• **DIRECTIONS**
In the records below, the lines from the one containing "brown star: (31, 73) -> (55, 117), moved" through the last are to be reproduced exactly and alone.

[Stored records]

=======

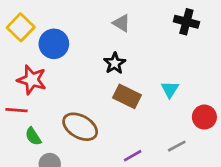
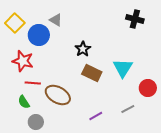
gray triangle: (122, 23) -> (56, 20), moved
cyan triangle: (170, 89) -> (123, 68), size x1.5
red line: (17, 110) -> (33, 83), moved

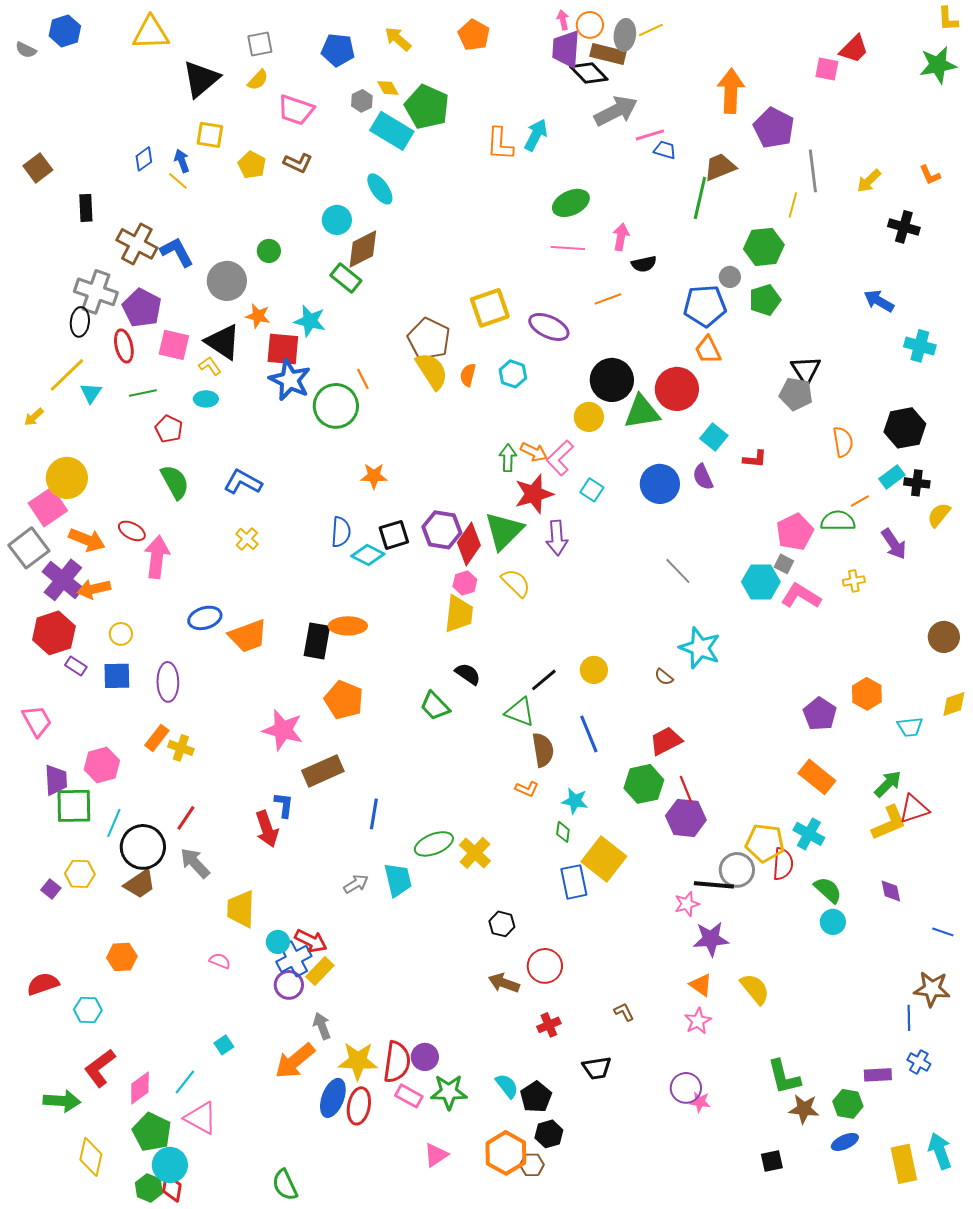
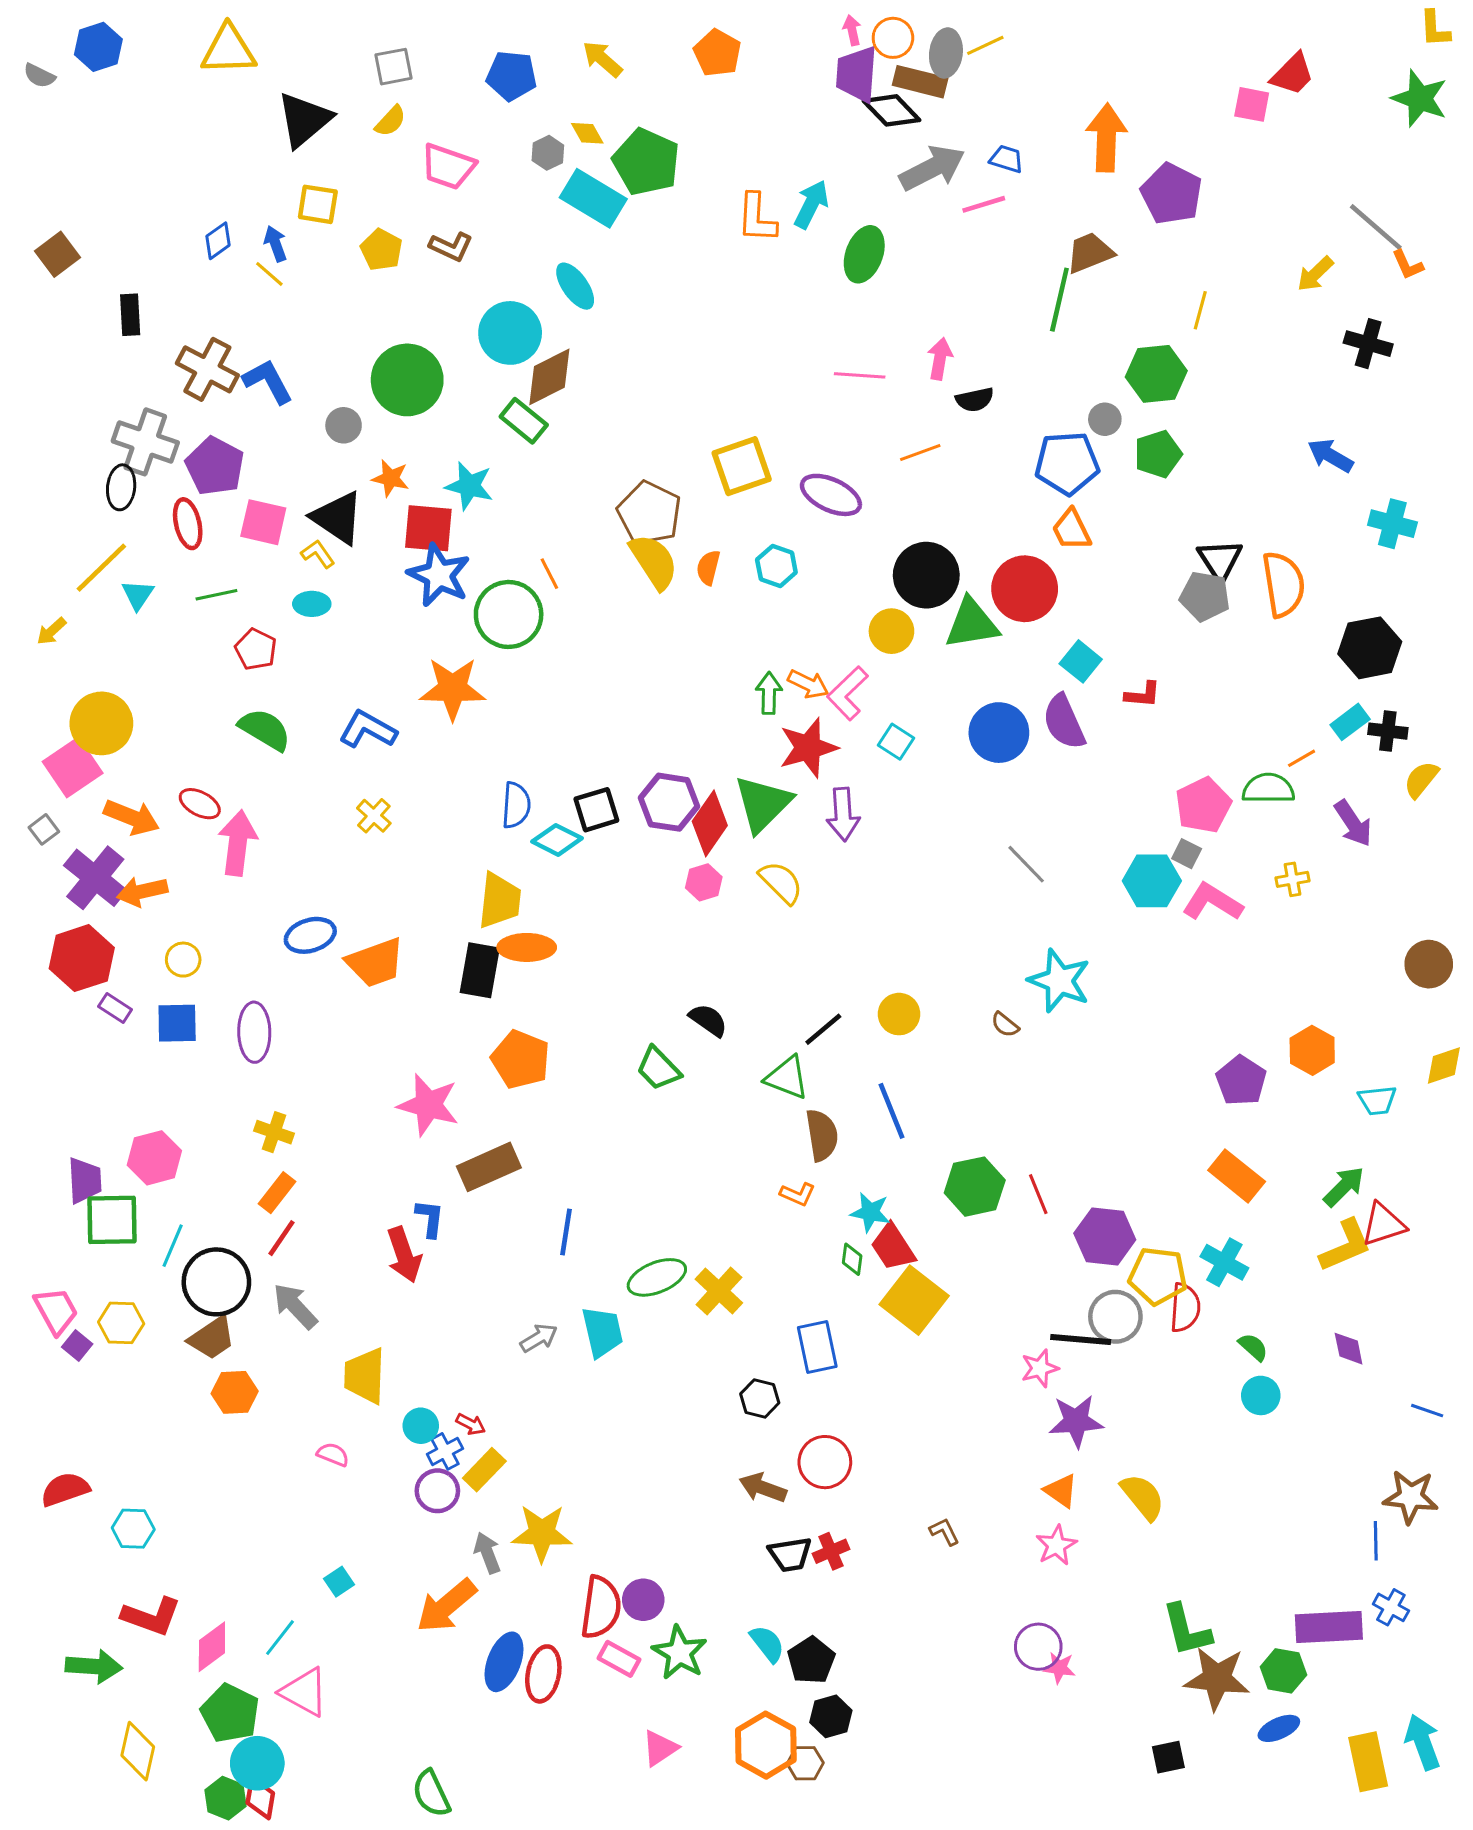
green star: (938, 65) -> (1420, 98), turned 30
blue trapezoid: (665, 150) -> (1006, 159), moved
gray line: (813, 171) -> (1376, 227), moved, turned -42
green ellipse: (571, 203) -> (864, 254), moved, turned -45
cyan circle: (337, 220) -> (510, 333), size x1.4
green circle: (269, 251) -> (407, 380), size x2.0
gray circle: (227, 281) -> (344, 425), size x0.6
orange semicircle: (843, 442) -> (1283, 584), moved, size x1.4
orange star: (374, 476) -> (453, 689), moved, size x1.6
purple semicircle: (703, 477) -> (1064, 722), size x1.4
green semicircle: (175, 482) -> (265, 730), turned -30
gray square: (29, 548) -> (44, 829), size x0.5
yellow trapezoid: (459, 614) -> (499, 901), moved
pink trapezoid: (37, 721) -> (56, 1311), moved
orange rectangle: (157, 738) -> (277, 1193), moved
red trapezoid: (666, 741) -> (893, 1247), moved, turned -96
purple hexagon: (686, 818) -> (1105, 1237), moved
blue rectangle: (574, 882) -> (817, 1347), moved
green semicircle: (828, 890) -> (1253, 1347), size x0.7
red arrow: (311, 941) -> (471, 1424), size x0.6
orange hexagon: (122, 957) -> (235, 1392), moved
blue cross: (294, 959) -> (445, 1451), size x0.7
yellow star: (358, 1061) -> (542, 1533), moved
red L-shape: (100, 1068) -> (151, 1616), turned -123
black trapezoid: (597, 1068) -> (790, 1554), moved
purple rectangle: (878, 1075) -> (1329, 1627), size x1.6
green star: (449, 1092) -> (680, 1653), turned 30
brown star: (804, 1109) -> (1217, 1678), size x1.4

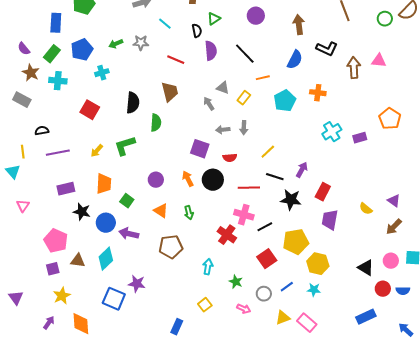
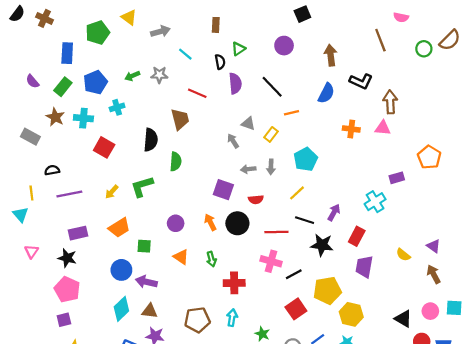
pink triangle: (379, 61) -> (383, 128), moved
brown star: (31, 73) -> (55, 117), moved
cyan cross: (58, 81) -> (83, 118), moved
brown trapezoid: (170, 92) -> (180, 119), moved
cyan pentagon: (285, 101) -> (306, 159), moved
cyan cross: (332, 132) -> (375, 202), moved
orange trapezoid: (104, 184) -> (119, 228), turned 55
green square: (127, 201) -> (144, 246), turned -32
black star: (82, 212) -> (67, 258), moved
brown arrow: (394, 227) -> (434, 274), turned 108
red cross: (227, 235) -> (234, 283), moved, turned -36
brown pentagon: (171, 247) -> (197, 320), moved
brown triangle: (78, 261) -> (150, 311), moved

=======

• **RESPONSE AREA**
brown star: (31, 73) -> (55, 117), moved
cyan cross: (58, 81) -> (83, 118), moved
brown trapezoid: (170, 92) -> (180, 119), moved
cyan pentagon: (285, 101) -> (306, 159), moved
cyan cross: (332, 132) -> (375, 202), moved
orange trapezoid: (104, 184) -> (119, 228), turned 55
green square: (127, 201) -> (144, 246), turned -32
black star: (82, 212) -> (67, 258), moved
brown arrow: (394, 227) -> (434, 274), turned 108
red cross: (227, 235) -> (234, 283), moved, turned -36
brown pentagon: (171, 247) -> (197, 320), moved
brown triangle: (78, 261) -> (150, 311), moved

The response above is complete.